* **What the task asks**
Examine each line of the data, and copy the ones containing "BUTTON".

Data items

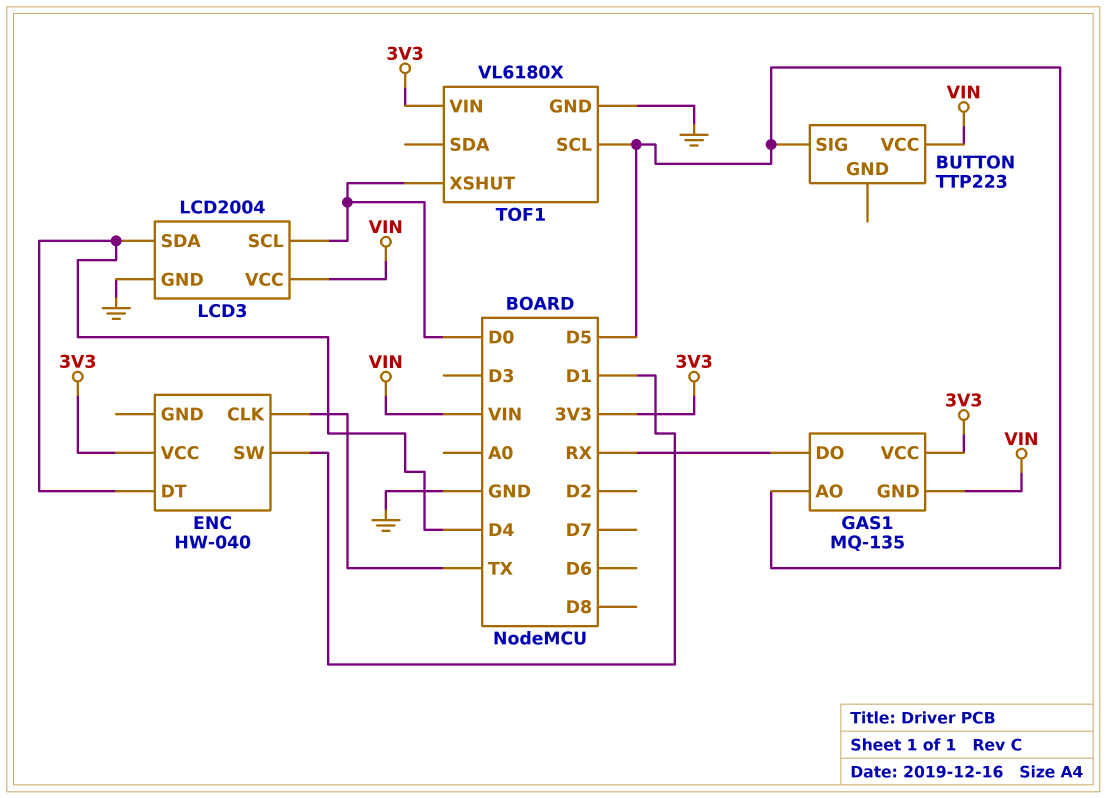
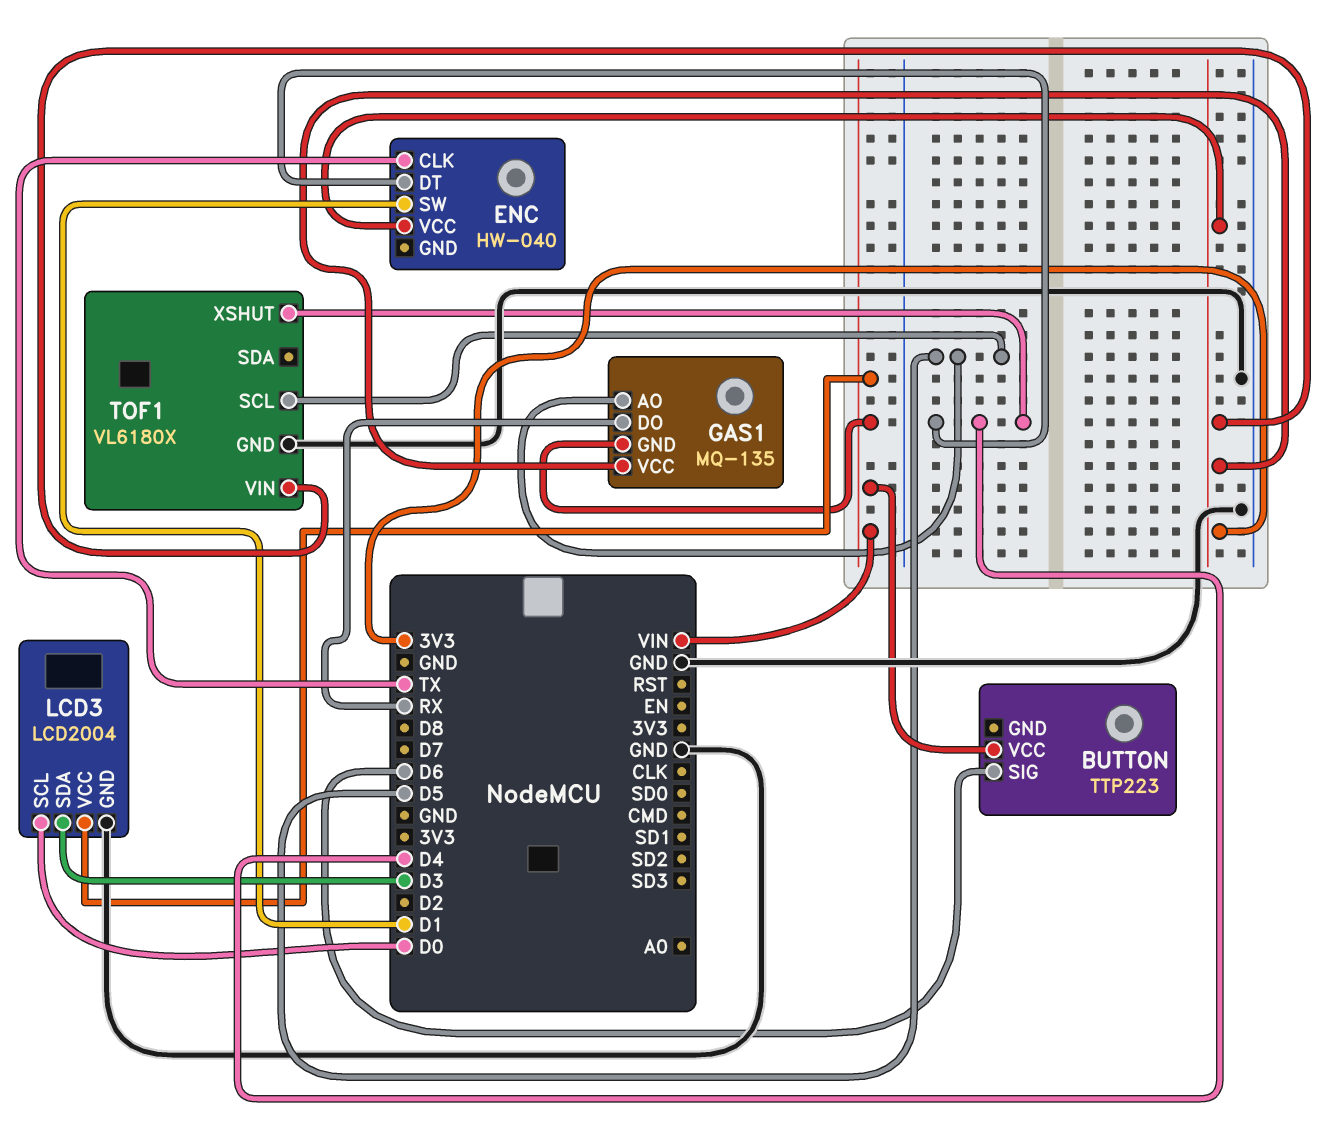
BUTTON pin SIG: D5 -> D6
LCD3 pin SDA: D4 -> D3
TOF1 pin XSHUT: D0 -> D4

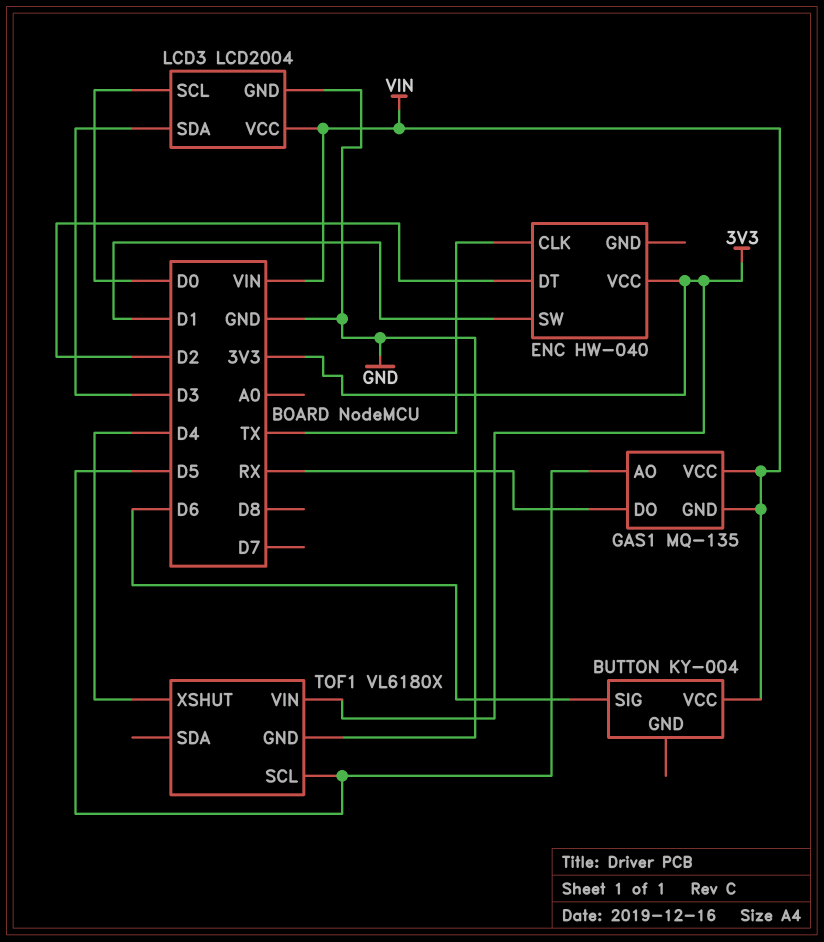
BUTTON: TTP223 -> KY-004
ENC pin DT: D4 -> D2
GAS1 pin VCC: 3V3 -> VIN

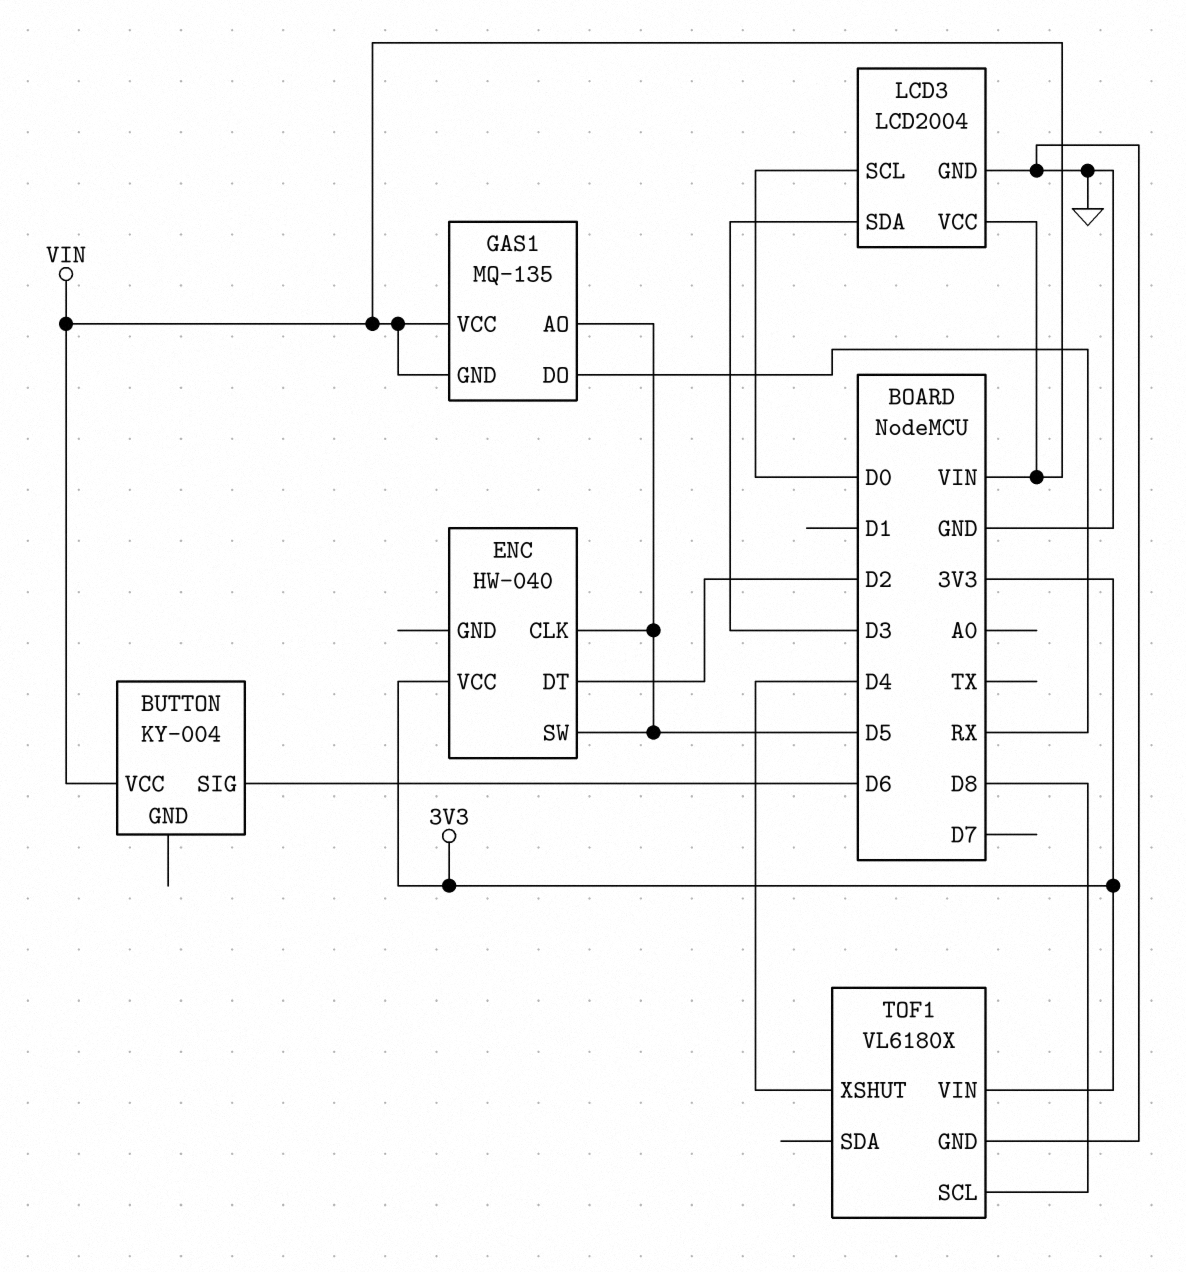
ENC pin CLK: TX -> D5
ENC pin SW: D1 -> D5
TOF1 pin SCL: D5 -> D8

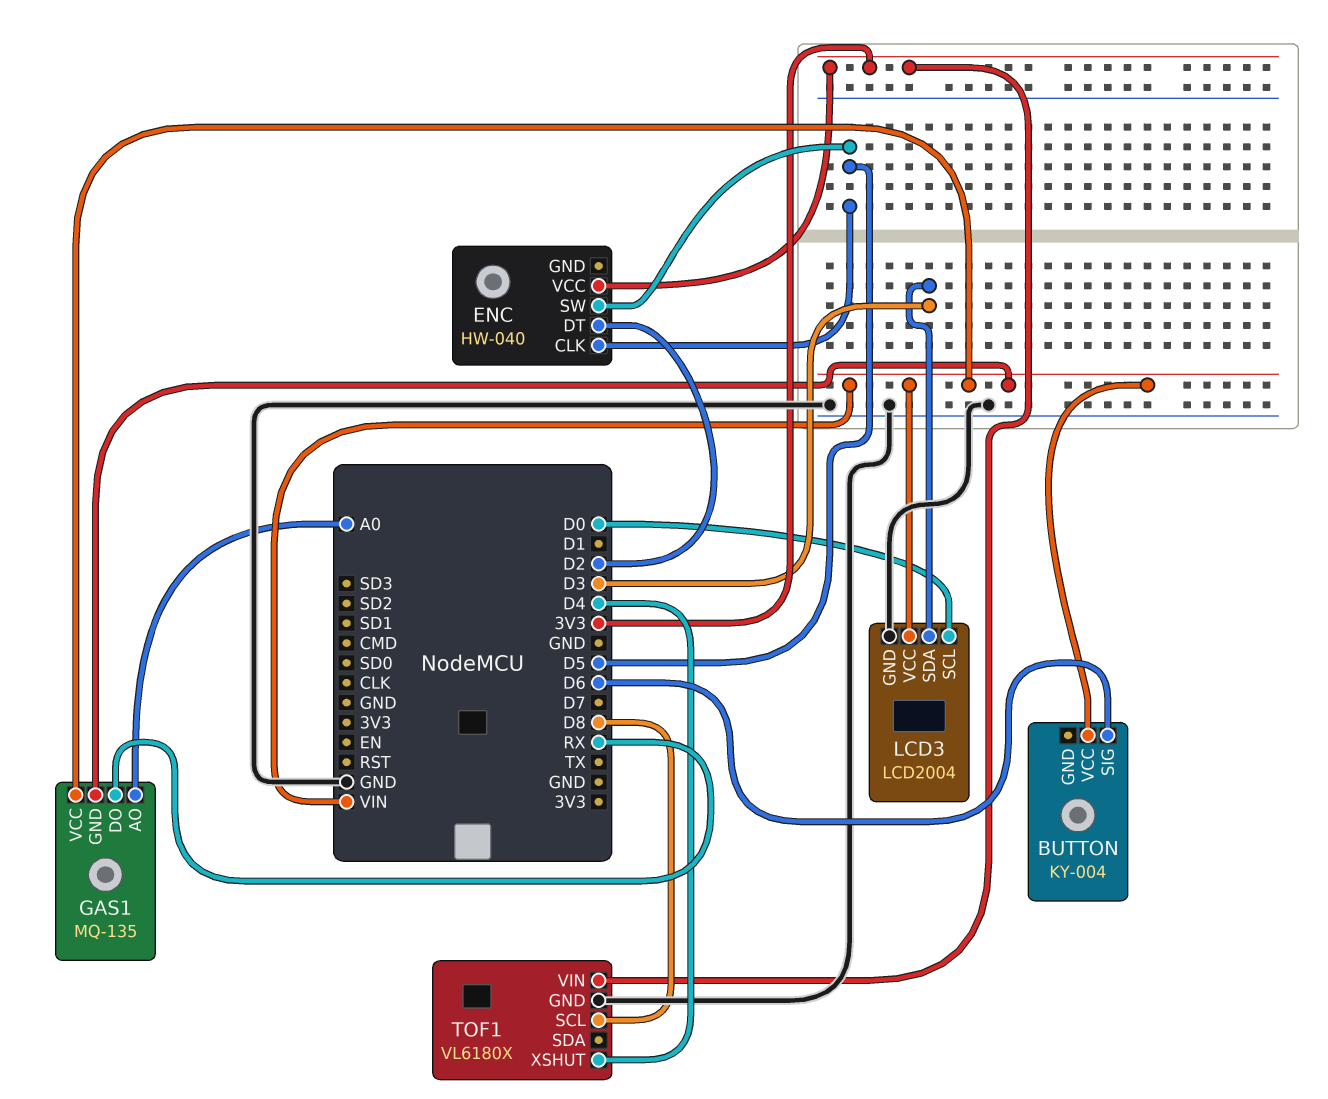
GAS1 pin AO: D5 -> A0

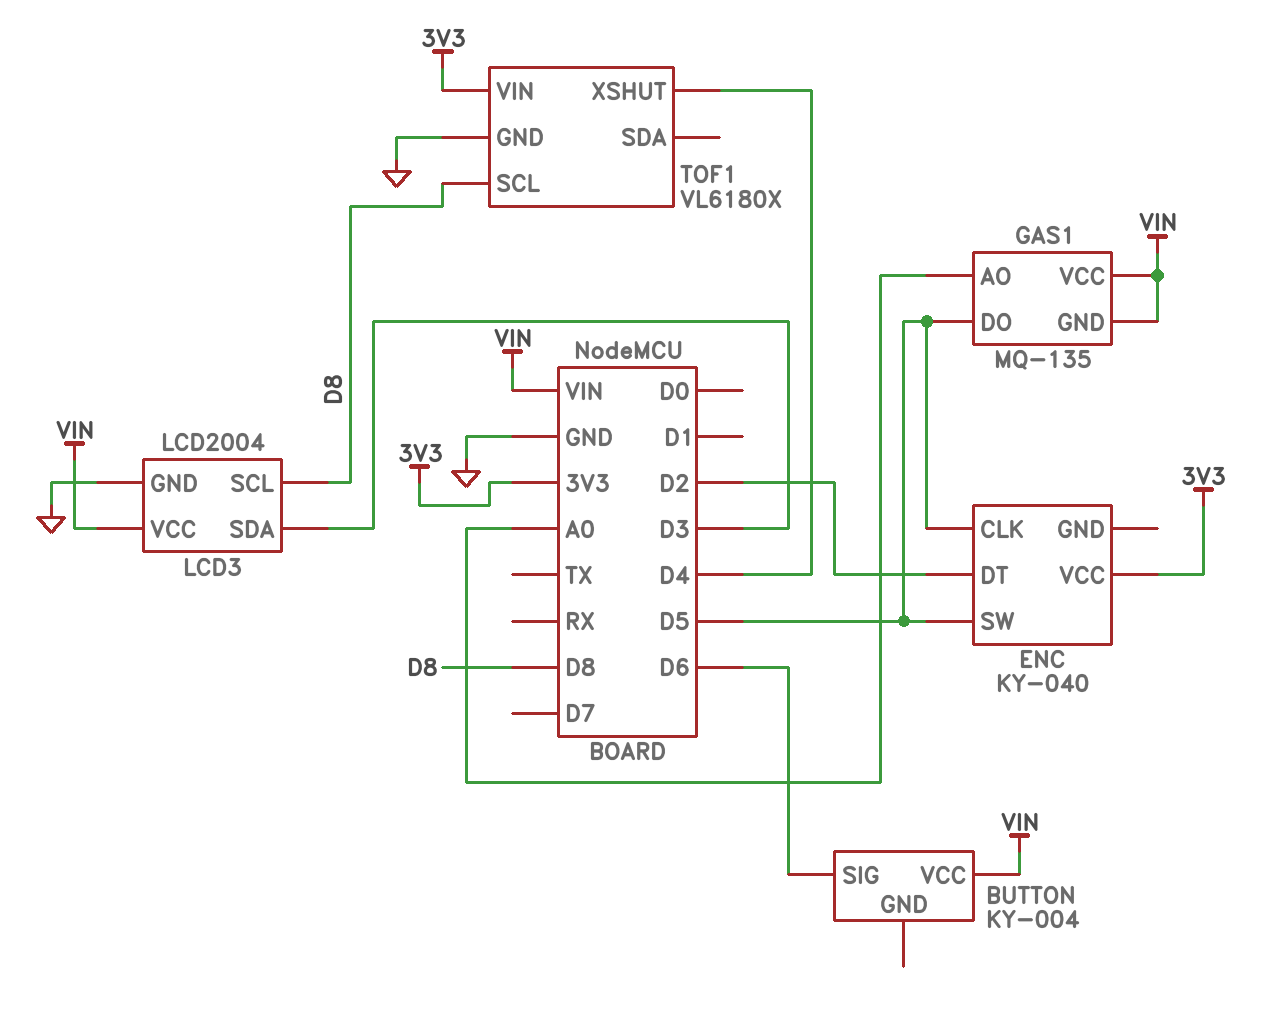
ENC: HW-040 -> KY-040
GAS1 pin DO: RX -> D5
LCD3 pin SCL: D0 -> D8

* **Your solution**
BUTTON pin SIG: D5 -> D6
BUTTON: TTP223 -> KY-004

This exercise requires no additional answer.